* [EXERCISE]: Repeat each record exactly as written, and drop any images.
[LISTED ENTRIES Boundary: Start]
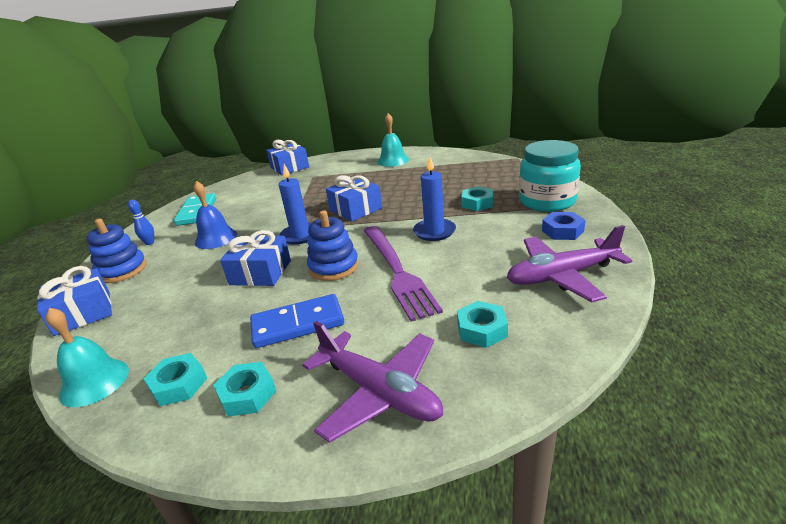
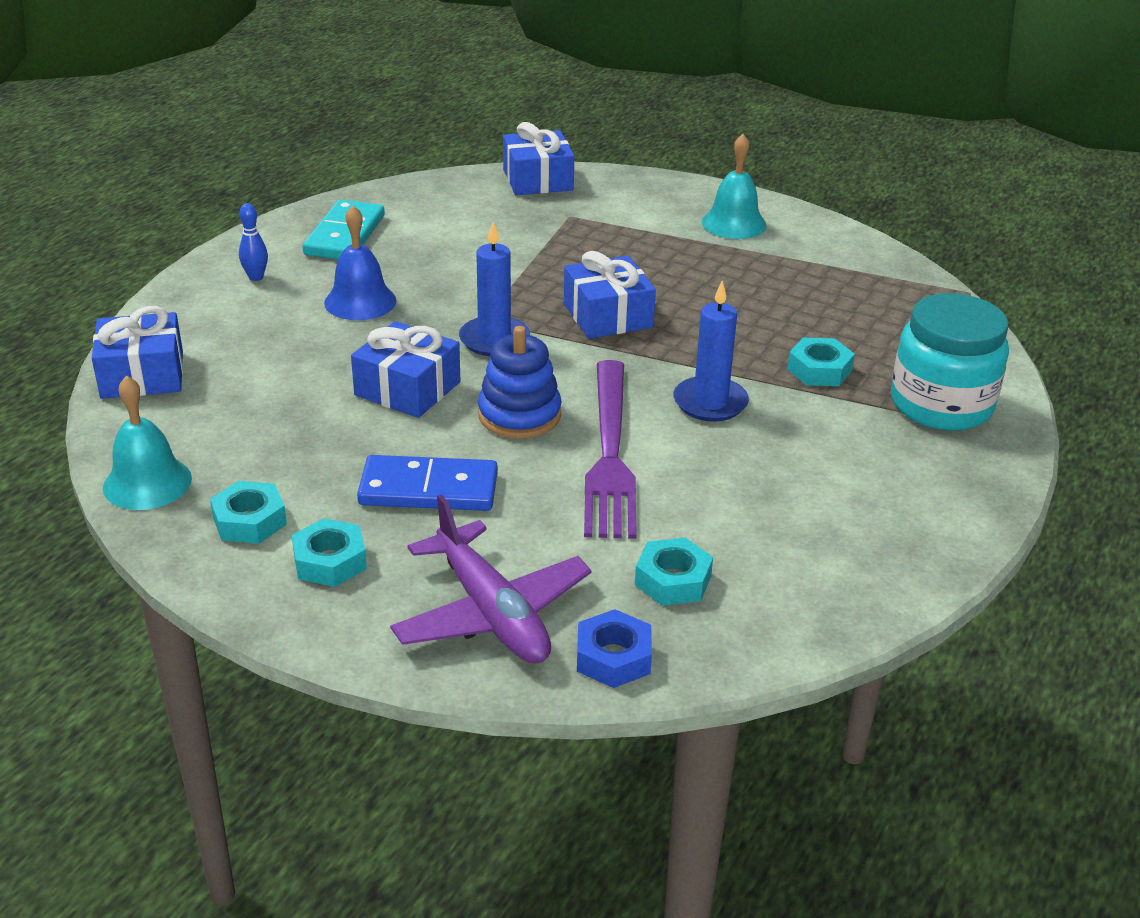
camera: 15 degrees right, 5 degrees up
(122, 270) = (206, 317): blue stacking toy -> none
(561, 276) = (849, 542): purple plane -> none
(562, 231) = (917, 469): blue nut -> blue nut (613, 657)

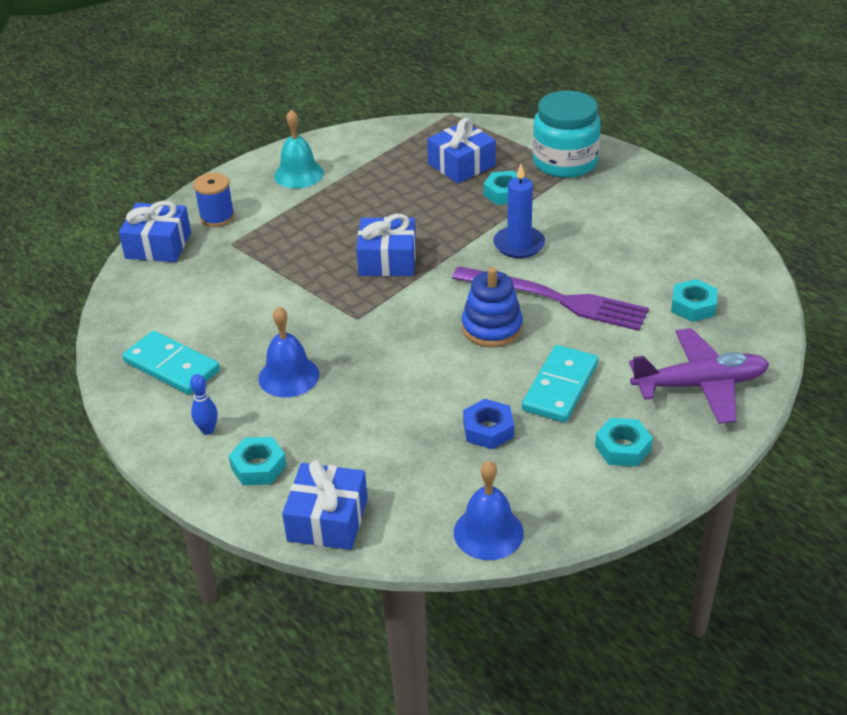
camera: 65 degrees left, 5 degrees up
(147, 483) = (488, 532): turquoise bell -> blue bell
(249, 521) = (561, 481): turquoise nut -> turquoise nut (258, 467)
(407, 388) = (430, 374): blue gift -> blue gift (461, 165)
(428, 489) = (560, 387): blue domino -> turquoise domino
(494, 340) = (388, 319): blue candle -> none
(611, 197) = (217, 217): none -> blue spool
(613, 657) = (755, 345): blue nut -> blue nut (488, 429)

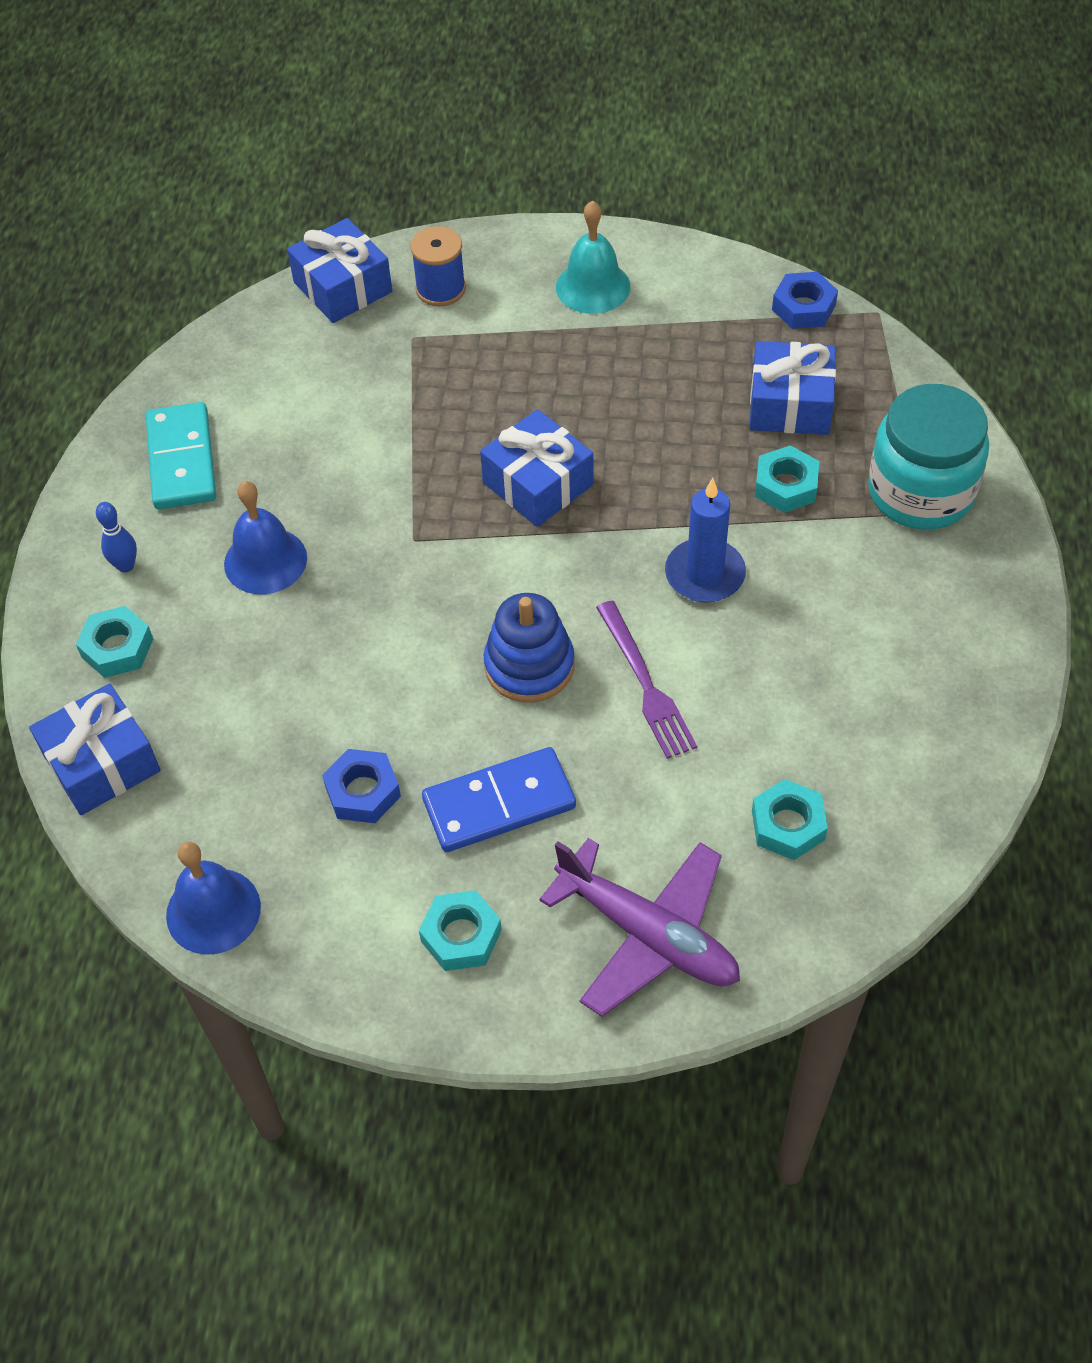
camera: 45 degrees right, 15 degrees up
(414, 129) = (803, 307): none -> blue nut
(555, 299) = (645, 684): purple fork -> purple fork, size x0.63
(560, 387) = (499, 803): turquoise domino -> blue domino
[LISTED ENTRIES Boundary: End]
* [ANSWER BOX]:
camera: 15 degrees right, 5 degrees up
(122, 270) = (206, 317): blue stacking toy -> none
(561, 276) = (849, 542): purple plane -> none
(562, 231) = (917, 469): blue nut -> blue nut (613, 657)

camera: 65 degrees left, 5 degrees up
(147, 483) = (488, 532): turquoise bell -> blue bell
(249, 521) = (561, 481): turquoise nut -> turquoise nut (258, 467)
(407, 388) = (430, 374): blue gift -> blue gift (461, 165)
(428, 489) = (560, 387): blue domino -> turquoise domino
(494, 340) = (388, 319): blue candle -> none
(611, 197) = (217, 217): none -> blue spool
(613, 657) = (755, 345): blue nut -> blue nut (488, 429)

camera: 45 degrees right, 15 degrees up
(414, 129) = (803, 307): none -> blue nut
(555, 299) = (645, 684): purple fork -> purple fork, size x0.63
(560, 387) = (499, 803): turquoise domino -> blue domino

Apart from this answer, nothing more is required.